==== Dataset excerpts ====

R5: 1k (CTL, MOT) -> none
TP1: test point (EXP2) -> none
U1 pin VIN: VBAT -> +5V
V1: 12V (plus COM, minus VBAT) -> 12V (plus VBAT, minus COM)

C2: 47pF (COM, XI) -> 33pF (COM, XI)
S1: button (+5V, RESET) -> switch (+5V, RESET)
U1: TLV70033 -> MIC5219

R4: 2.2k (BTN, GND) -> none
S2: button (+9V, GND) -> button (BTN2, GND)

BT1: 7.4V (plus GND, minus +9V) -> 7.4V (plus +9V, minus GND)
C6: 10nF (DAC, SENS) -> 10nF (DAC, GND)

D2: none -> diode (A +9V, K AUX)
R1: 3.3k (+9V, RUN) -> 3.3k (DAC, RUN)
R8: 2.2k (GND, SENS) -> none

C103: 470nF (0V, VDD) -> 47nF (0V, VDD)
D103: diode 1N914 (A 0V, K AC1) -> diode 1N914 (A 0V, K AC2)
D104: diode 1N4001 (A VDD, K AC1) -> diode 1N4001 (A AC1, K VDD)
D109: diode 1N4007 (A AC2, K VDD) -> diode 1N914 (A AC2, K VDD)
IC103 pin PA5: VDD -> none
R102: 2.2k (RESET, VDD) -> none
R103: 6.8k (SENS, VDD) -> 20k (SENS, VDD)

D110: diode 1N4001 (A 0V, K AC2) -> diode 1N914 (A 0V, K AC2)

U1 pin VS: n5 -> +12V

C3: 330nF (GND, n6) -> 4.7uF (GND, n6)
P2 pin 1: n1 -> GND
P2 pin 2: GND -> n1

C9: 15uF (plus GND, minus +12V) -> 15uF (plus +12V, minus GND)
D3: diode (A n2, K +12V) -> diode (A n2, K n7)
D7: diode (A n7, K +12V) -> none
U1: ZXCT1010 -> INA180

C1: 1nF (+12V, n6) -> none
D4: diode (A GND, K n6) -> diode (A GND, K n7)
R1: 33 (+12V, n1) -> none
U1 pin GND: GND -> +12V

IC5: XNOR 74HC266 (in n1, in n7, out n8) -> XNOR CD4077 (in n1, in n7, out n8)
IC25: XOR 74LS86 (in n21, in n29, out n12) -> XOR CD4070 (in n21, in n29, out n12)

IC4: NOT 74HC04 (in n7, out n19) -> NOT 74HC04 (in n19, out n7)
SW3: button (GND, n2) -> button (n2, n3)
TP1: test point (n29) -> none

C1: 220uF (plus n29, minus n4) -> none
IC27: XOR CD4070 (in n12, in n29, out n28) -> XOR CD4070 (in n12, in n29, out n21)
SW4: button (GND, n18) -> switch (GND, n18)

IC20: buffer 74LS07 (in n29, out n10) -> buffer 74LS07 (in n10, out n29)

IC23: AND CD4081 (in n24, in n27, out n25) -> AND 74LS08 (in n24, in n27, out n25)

====

### Exercise description
Set down, exactly as written, each line of the data from its opening line through the one containing "R102: 2.2k (RESET, VDD) -> none". Output nothing more.

### Written answer
R5: 1k (CTL, MOT) -> none
TP1: test point (EXP2) -> none
U1 pin VIN: VBAT -> +5V
V1: 12V (plus COM, minus VBAT) -> 12V (plus VBAT, minus COM)

C2: 47pF (COM, XI) -> 33pF (COM, XI)
S1: button (+5V, RESET) -> switch (+5V, RESET)
U1: TLV70033 -> MIC5219

R4: 2.2k (BTN, GND) -> none
S2: button (+9V, GND) -> button (BTN2, GND)

BT1: 7.4V (plus GND, minus +9V) -> 7.4V (plus +9V, minus GND)
C6: 10nF (DAC, SENS) -> 10nF (DAC, GND)

D2: none -> diode (A +9V, K AUX)
R1: 3.3k (+9V, RUN) -> 3.3k (DAC, RUN)
R8: 2.2k (GND, SENS) -> none

C103: 470nF (0V, VDD) -> 47nF (0V, VDD)
D103: diode 1N914 (A 0V, K AC1) -> diode 1N914 (A 0V, K AC2)
D104: diode 1N4001 (A VDD, K AC1) -> diode 1N4001 (A AC1, K VDD)
D109: diode 1N4007 (A AC2, K VDD) -> diode 1N914 (A AC2, K VDD)
IC103 pin PA5: VDD -> none
R102: 2.2k (RESET, VDD) -> none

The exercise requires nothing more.